[WHAT TO DO] What you copy should be the lines from the one with "blue square: (83, 58) -> (62, 56), moved" through the end of the entries, word for word. Omit the pictures.

(Source data)
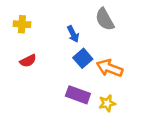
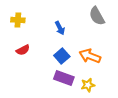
gray semicircle: (105, 19) -> (97, 16), moved
blue square: (83, 58) -> (62, 56), moved

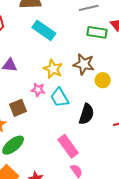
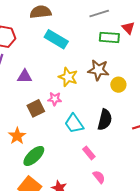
cyan trapezoid: (60, 98) -> (74, 124), moved
brown square: (18, 108) -> (36, 108), moved
pink rectangle: (68, 146) -> (89, 153), size x0.6

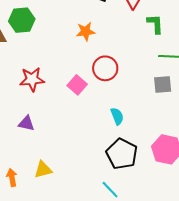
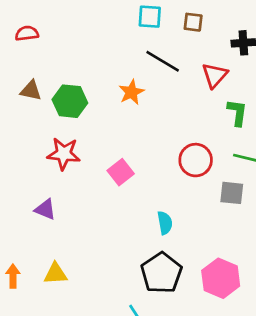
green hexagon: (22, 20) -> (70, 101), moved
orange star: (86, 31) -> (131, 92), moved, turned -30
red circle: (105, 68) -> (196, 160), moved

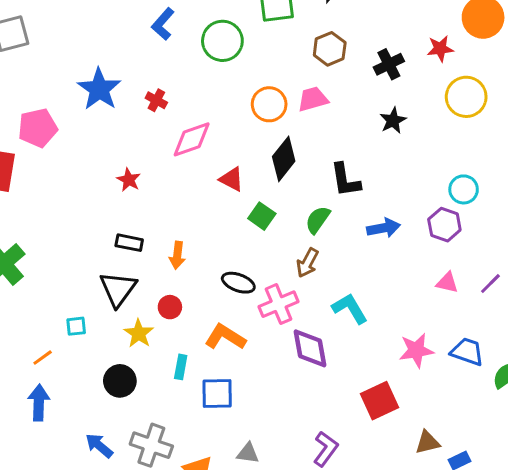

[RESPONSE]
blue square: (83, 58) -> (62, 56), moved

cyan trapezoid: (60, 98) -> (74, 124), moved
brown square: (18, 108) -> (36, 108), moved
pink rectangle: (68, 146) -> (89, 153), size x0.6

green hexagon: (22, 20) -> (70, 101), moved
orange star: (86, 31) -> (131, 92), moved, turned -30
red circle: (105, 68) -> (196, 160), moved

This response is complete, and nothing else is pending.